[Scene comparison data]
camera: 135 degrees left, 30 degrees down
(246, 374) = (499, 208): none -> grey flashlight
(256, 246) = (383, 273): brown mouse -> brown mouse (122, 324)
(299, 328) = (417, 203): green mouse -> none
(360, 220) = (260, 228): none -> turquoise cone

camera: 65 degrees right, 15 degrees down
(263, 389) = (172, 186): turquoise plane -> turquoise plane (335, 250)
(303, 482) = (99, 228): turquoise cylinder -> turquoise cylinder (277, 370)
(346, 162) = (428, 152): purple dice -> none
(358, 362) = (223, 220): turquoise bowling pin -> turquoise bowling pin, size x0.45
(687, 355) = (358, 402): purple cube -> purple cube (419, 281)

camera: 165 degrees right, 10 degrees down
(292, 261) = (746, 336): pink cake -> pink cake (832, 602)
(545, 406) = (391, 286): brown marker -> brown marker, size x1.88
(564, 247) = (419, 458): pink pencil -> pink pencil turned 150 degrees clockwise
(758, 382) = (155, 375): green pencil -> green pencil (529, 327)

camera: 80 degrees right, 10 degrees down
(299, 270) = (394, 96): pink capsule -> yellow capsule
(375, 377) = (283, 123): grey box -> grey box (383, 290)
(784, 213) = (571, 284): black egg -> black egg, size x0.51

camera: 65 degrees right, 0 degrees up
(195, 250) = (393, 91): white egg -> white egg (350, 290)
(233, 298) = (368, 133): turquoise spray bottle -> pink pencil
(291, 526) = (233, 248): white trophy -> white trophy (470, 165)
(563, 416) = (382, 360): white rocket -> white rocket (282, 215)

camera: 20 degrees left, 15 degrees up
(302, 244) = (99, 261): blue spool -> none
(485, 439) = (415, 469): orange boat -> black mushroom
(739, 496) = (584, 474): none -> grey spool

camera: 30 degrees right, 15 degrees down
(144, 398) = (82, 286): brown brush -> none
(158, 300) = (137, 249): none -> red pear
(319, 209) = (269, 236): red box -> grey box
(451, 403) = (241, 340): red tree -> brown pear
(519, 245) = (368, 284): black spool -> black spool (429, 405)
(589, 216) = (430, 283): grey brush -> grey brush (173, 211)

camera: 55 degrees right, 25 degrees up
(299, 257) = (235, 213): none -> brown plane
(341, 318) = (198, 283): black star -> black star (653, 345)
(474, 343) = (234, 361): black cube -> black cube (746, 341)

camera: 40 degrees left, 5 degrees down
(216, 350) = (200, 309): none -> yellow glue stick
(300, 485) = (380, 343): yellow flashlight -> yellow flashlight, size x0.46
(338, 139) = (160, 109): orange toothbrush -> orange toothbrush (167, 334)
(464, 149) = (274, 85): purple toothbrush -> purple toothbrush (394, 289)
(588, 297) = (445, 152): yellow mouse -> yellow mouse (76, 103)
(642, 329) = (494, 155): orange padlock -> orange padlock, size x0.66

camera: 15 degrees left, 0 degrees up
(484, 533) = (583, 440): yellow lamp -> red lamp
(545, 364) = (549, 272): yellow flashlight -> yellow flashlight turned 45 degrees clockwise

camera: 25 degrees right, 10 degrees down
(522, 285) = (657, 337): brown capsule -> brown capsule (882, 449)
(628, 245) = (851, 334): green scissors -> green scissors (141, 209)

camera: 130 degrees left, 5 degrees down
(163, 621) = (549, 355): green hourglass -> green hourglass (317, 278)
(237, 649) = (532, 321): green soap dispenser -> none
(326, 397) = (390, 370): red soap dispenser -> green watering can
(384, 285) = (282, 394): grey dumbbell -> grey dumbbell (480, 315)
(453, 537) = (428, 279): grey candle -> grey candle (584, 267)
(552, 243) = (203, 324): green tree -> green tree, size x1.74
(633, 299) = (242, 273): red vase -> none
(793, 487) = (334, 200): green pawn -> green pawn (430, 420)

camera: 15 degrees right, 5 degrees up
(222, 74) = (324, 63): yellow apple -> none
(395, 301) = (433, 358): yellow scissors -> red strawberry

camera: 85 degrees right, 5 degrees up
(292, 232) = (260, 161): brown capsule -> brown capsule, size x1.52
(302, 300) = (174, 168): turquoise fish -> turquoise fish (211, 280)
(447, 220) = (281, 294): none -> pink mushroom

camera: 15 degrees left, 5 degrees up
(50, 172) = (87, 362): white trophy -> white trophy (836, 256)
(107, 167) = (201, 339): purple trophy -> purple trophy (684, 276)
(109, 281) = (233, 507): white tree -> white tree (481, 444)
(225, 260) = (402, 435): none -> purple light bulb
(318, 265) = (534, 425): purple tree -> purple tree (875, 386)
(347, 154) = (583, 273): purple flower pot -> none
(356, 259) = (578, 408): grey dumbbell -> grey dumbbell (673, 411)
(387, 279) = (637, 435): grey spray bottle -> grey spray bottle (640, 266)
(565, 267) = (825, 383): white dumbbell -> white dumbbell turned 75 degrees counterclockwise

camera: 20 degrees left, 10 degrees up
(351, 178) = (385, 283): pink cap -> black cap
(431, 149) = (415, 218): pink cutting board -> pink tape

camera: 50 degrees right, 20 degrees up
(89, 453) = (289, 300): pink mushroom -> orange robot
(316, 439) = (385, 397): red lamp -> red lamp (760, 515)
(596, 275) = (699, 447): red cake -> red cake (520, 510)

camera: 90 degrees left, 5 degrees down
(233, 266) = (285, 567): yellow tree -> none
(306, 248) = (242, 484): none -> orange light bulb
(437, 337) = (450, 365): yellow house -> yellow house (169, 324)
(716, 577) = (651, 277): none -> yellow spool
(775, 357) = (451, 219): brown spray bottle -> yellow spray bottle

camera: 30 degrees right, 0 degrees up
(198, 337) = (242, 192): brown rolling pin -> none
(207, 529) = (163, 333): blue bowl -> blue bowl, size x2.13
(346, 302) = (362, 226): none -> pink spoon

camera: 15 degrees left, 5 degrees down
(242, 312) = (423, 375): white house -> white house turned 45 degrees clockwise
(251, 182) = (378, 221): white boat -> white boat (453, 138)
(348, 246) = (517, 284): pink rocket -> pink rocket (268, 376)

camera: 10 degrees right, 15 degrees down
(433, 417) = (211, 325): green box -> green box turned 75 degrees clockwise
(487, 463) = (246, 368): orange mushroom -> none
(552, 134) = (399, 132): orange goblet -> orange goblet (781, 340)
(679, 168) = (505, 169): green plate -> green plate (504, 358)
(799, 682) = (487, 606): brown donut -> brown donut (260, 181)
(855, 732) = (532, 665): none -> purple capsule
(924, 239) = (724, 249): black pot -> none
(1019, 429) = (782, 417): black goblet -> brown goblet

*Task objective:* Starting at the line above that contains "(299, 270) = (394, 96): pink", repeat each line exactly up to and including the line that contains "(319, 209) = (269, 236): red box -> grey box", and stop there.

*Response:*
(299, 270) = (394, 96): pink capsule -> yellow capsule
(375, 377) = (283, 123): grey box -> grey box (383, 290)
(784, 213) = (571, 284): black egg -> black egg, size x0.51

camera: 65 degrees right, 0 degrees up
(195, 250) = (393, 91): white egg -> white egg (350, 290)
(233, 298) = (368, 133): turquoise spray bottle -> pink pencil
(291, 526) = (233, 248): white trophy -> white trophy (470, 165)
(563, 416) = (382, 360): white rocket -> white rocket (282, 215)

camera: 20 degrees left, 15 degrees up
(302, 244) = (99, 261): blue spool -> none
(485, 439) = (415, 469): orange boat -> black mushroom
(739, 496) = (584, 474): none -> grey spool

camera: 30 degrees right, 15 degrees down
(144, 398) = (82, 286): brown brush -> none
(158, 300) = (137, 249): none -> red pear
(319, 209) = (269, 236): red box -> grey box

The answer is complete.